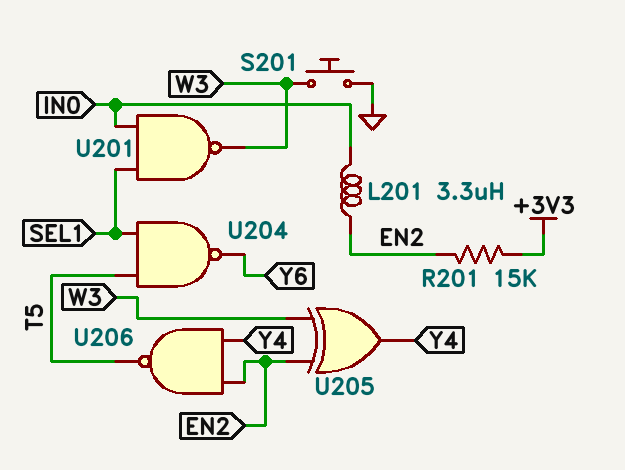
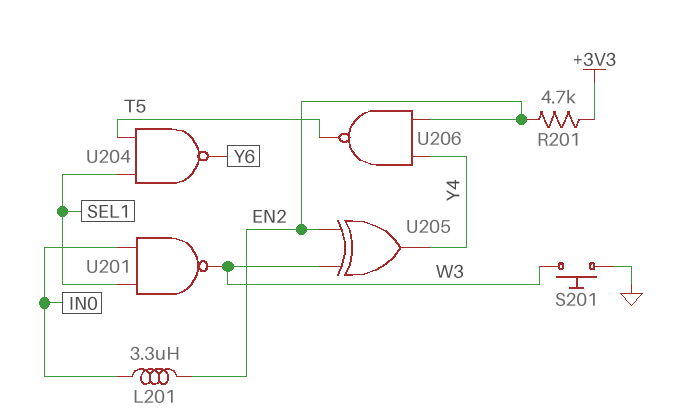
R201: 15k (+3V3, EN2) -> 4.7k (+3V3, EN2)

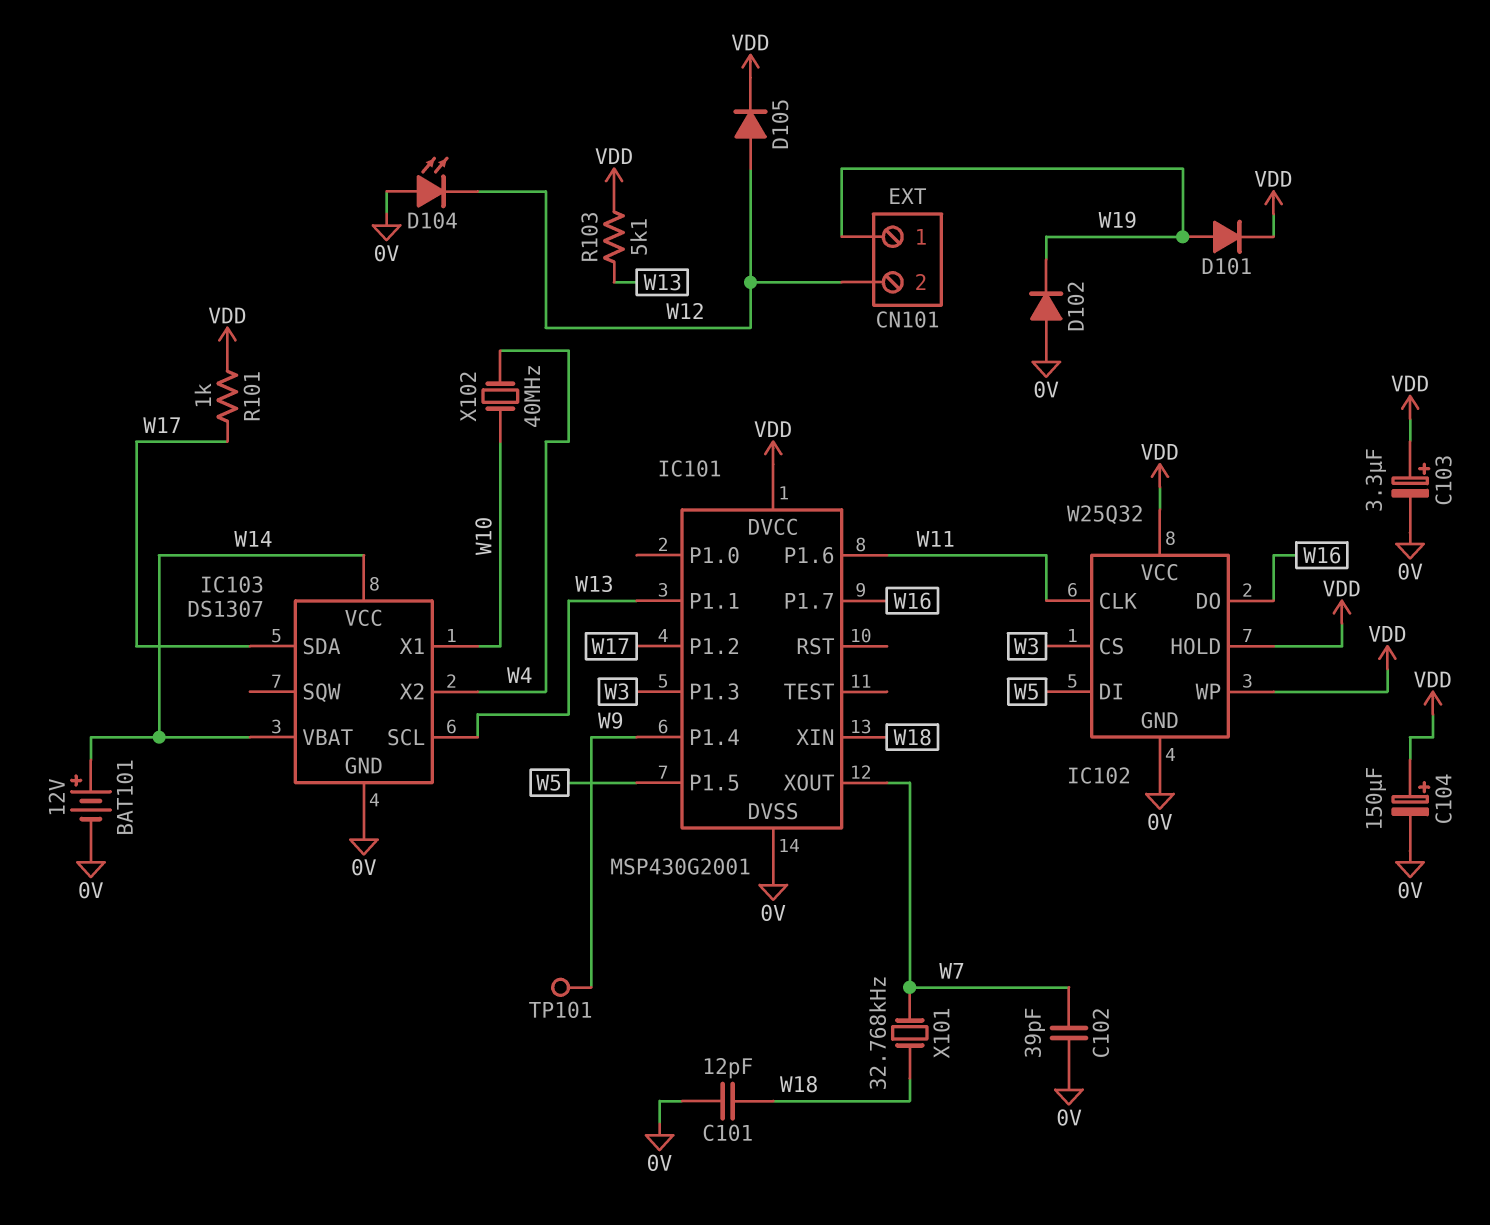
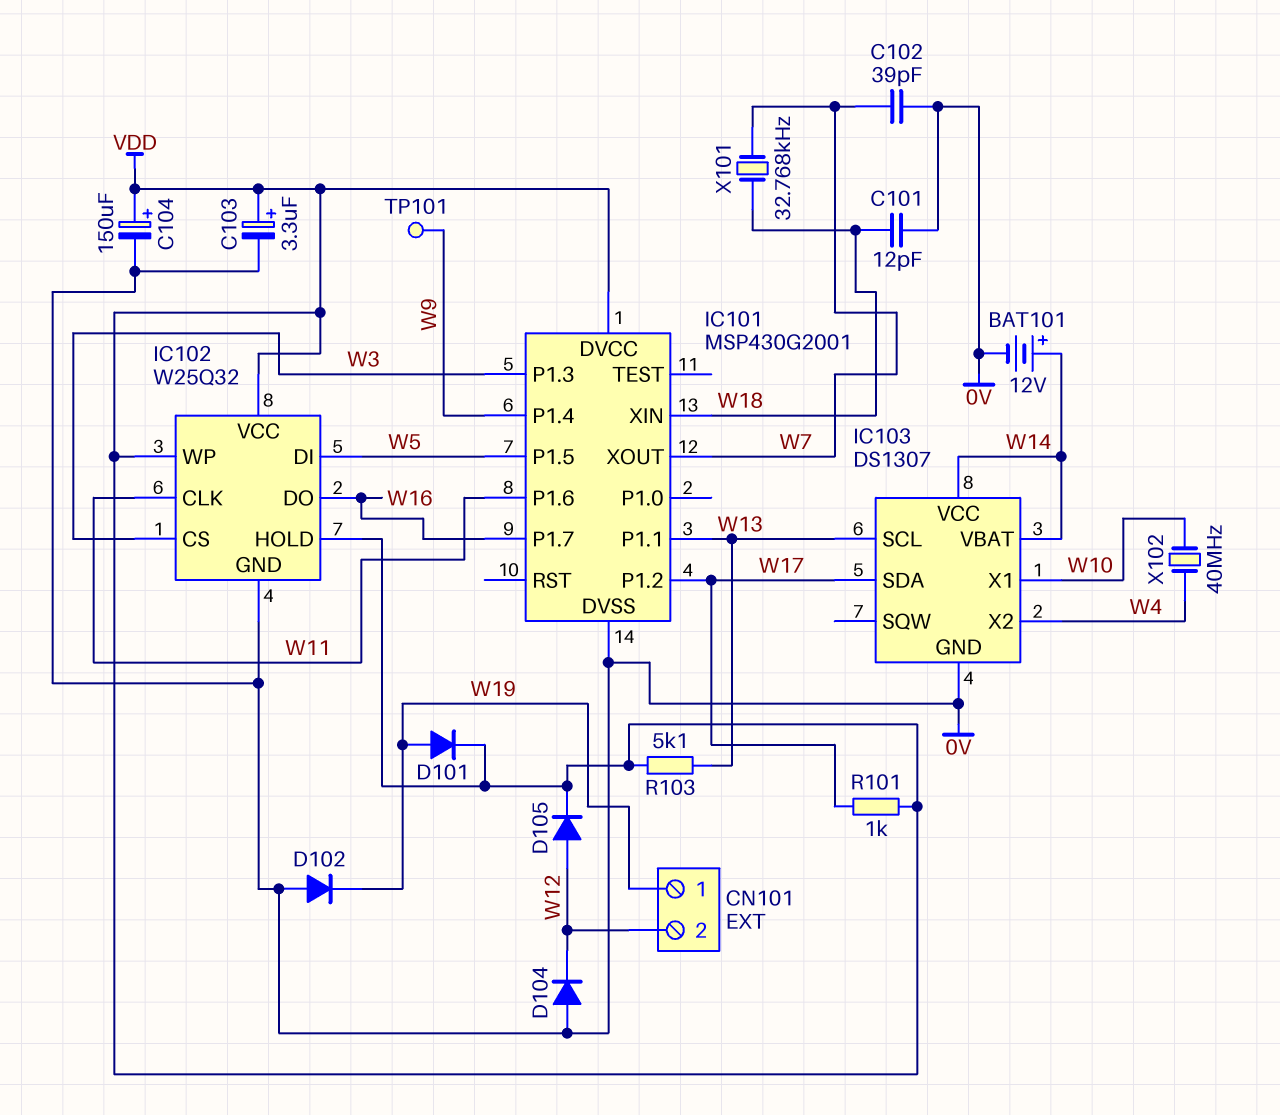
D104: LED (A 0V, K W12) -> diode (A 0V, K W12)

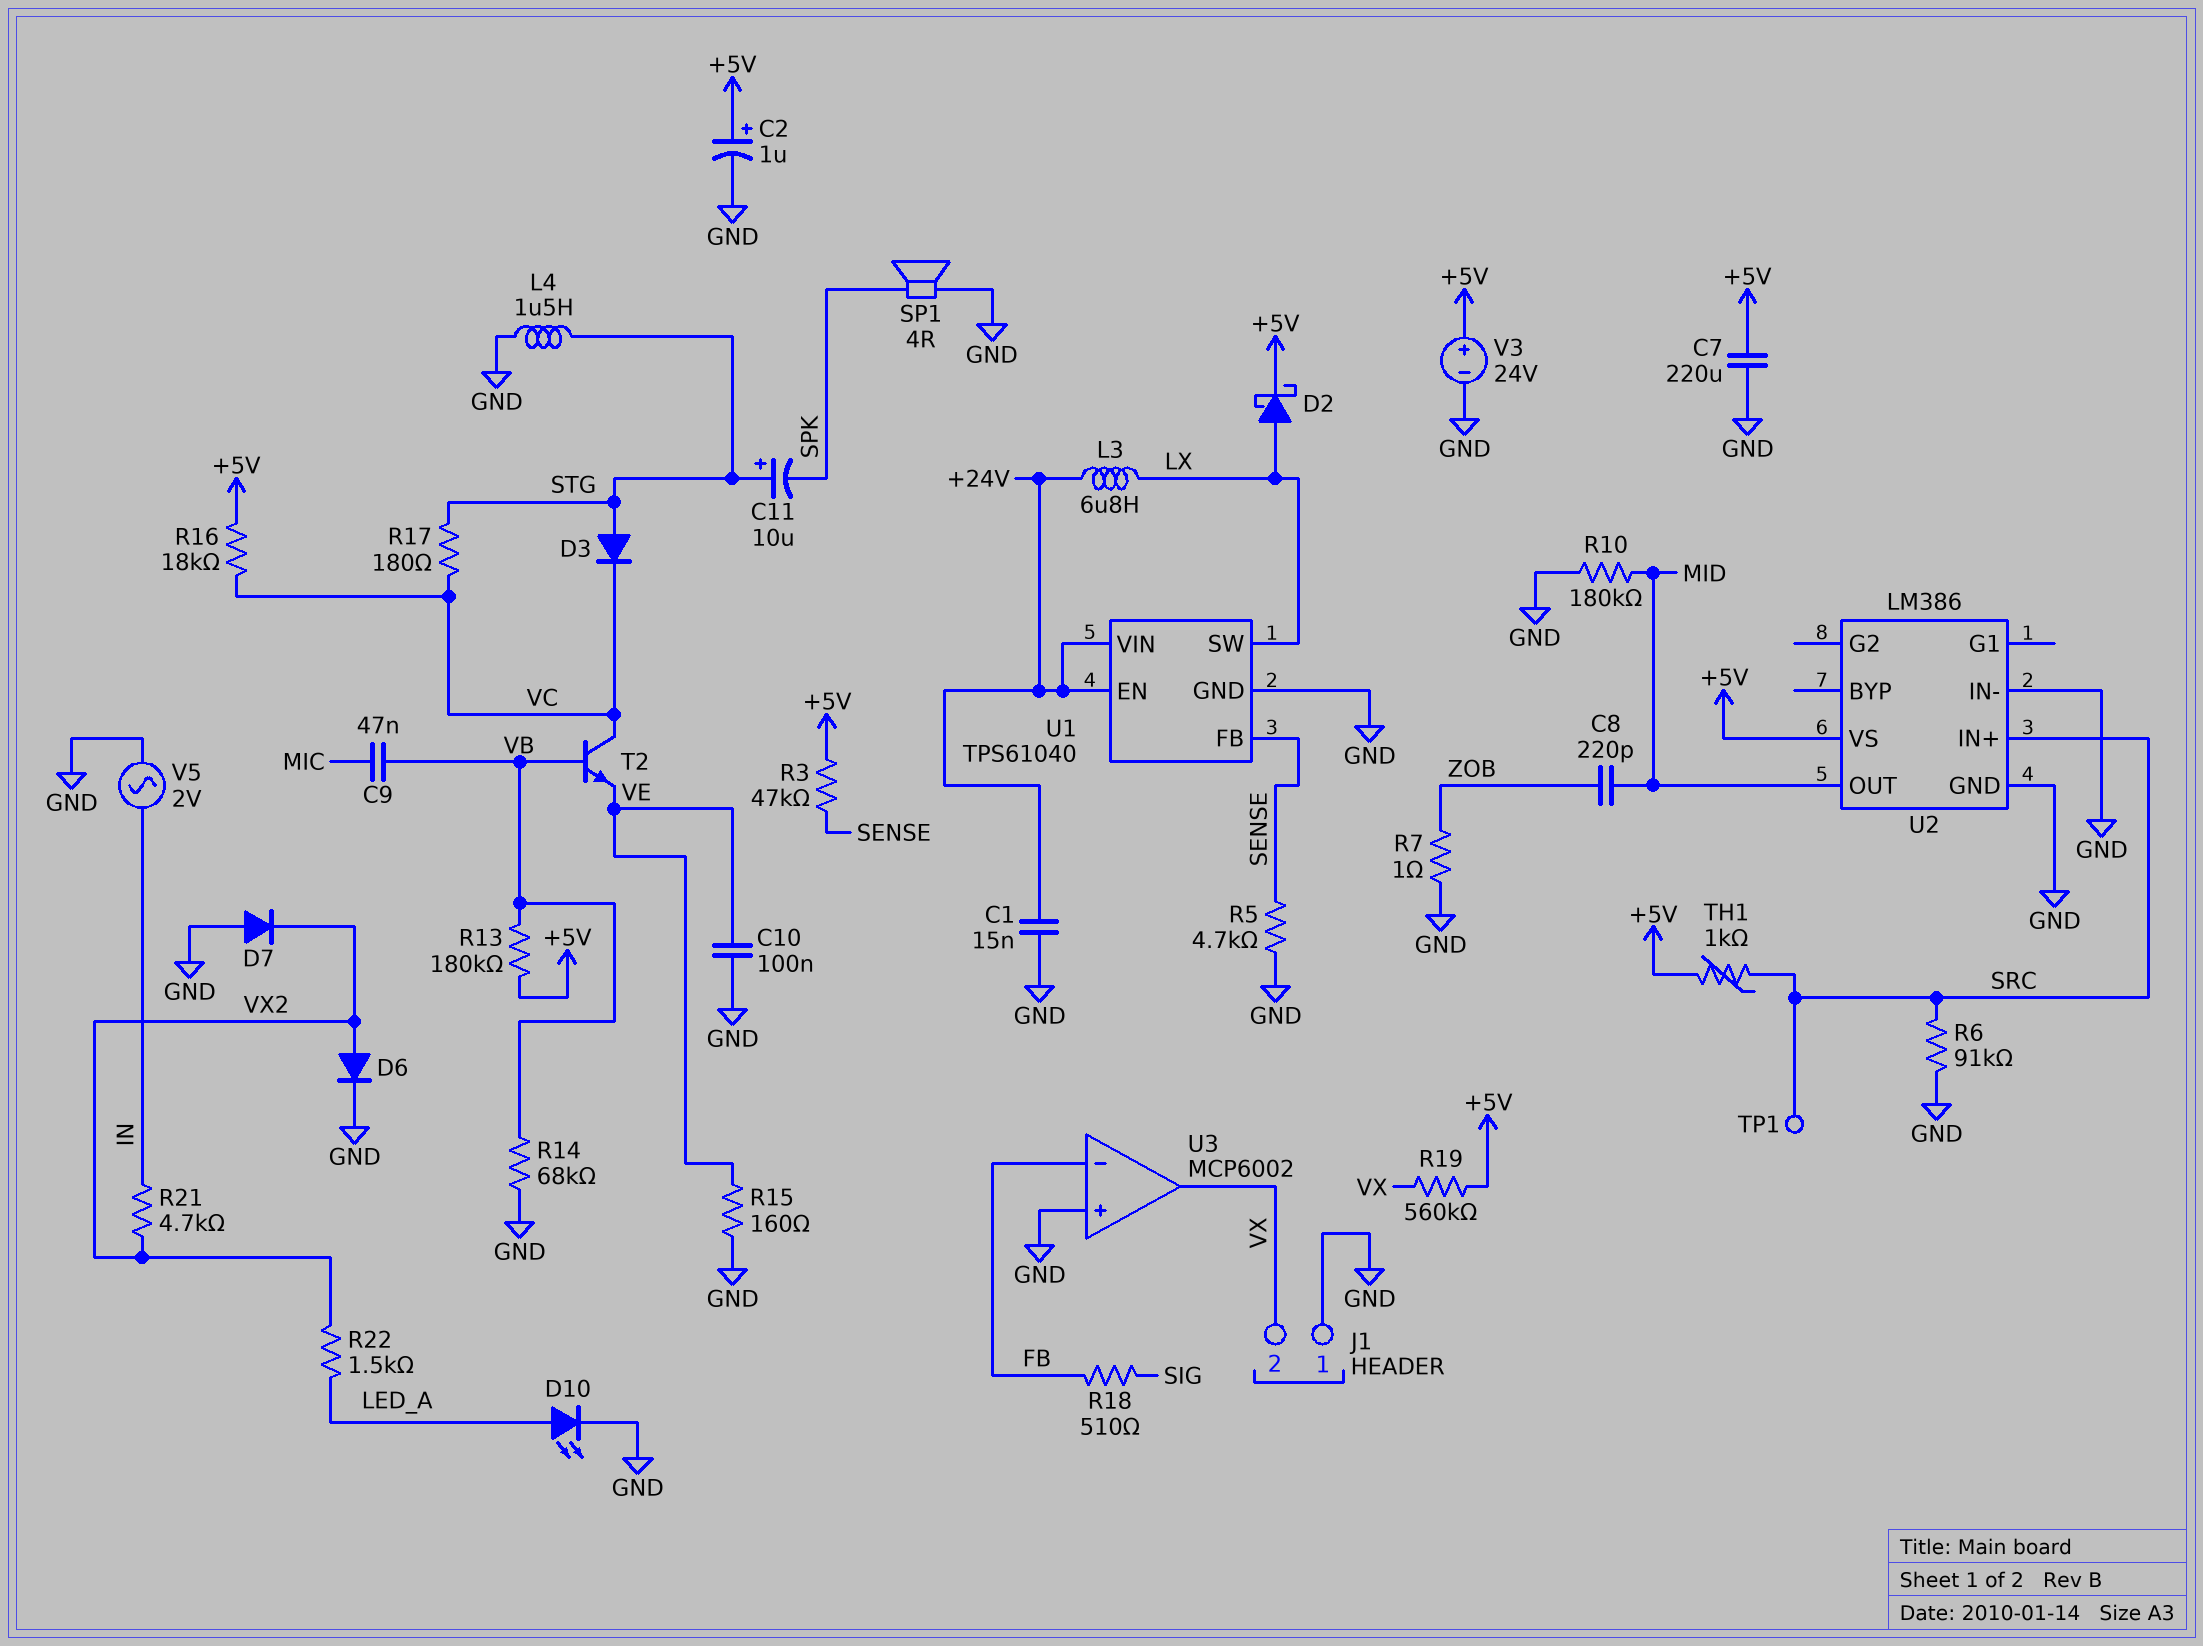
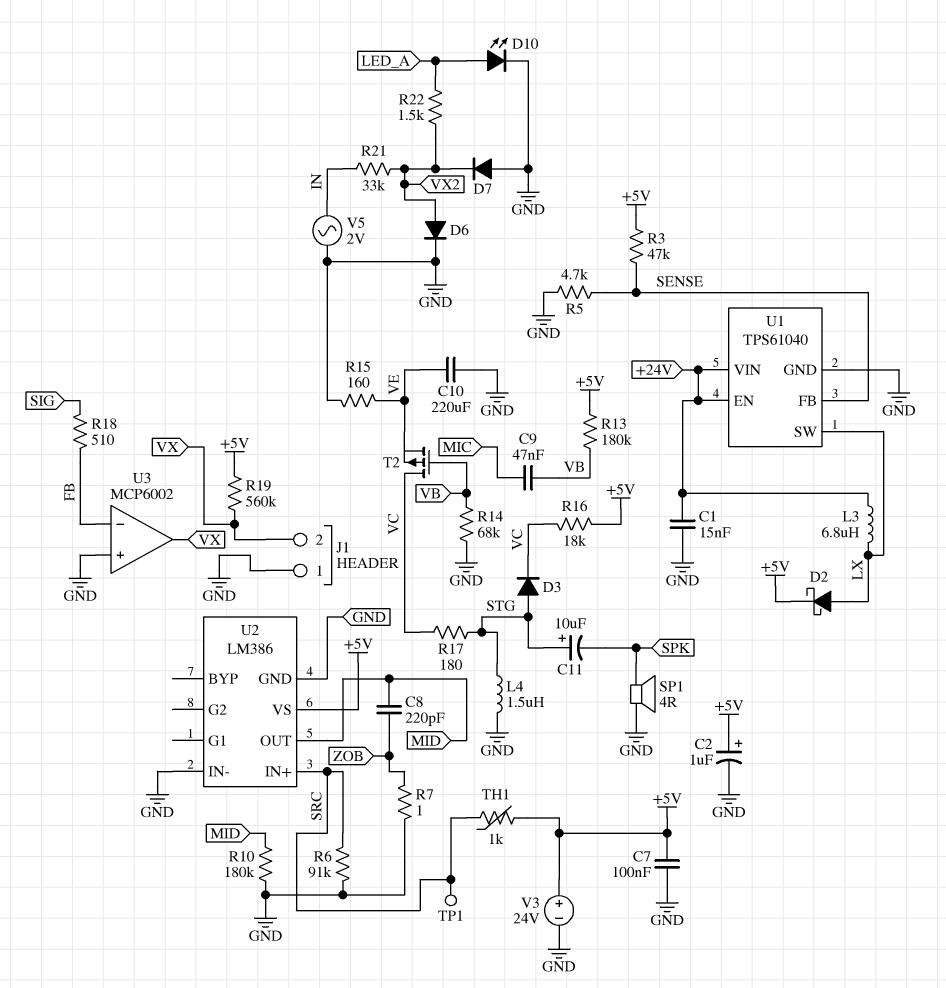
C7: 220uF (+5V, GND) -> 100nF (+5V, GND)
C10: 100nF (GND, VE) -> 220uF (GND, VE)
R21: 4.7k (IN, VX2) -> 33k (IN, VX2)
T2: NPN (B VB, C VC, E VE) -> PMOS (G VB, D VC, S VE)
+++
### How to complete this task
Every record must be copied exactly, with the pictures left out.

### Written response
R201: 15k (+3V3, EN2) -> 4.7k (+3V3, EN2)

D104: LED (A 0V, K W12) -> diode (A 0V, K W12)

C7: 220uF (+5V, GND) -> 100nF (+5V, GND)
C10: 100nF (GND, VE) -> 220uF (GND, VE)
R21: 4.7k (IN, VX2) -> 33k (IN, VX2)
T2: NPN (B VB, C VC, E VE) -> PMOS (G VB, D VC, S VE)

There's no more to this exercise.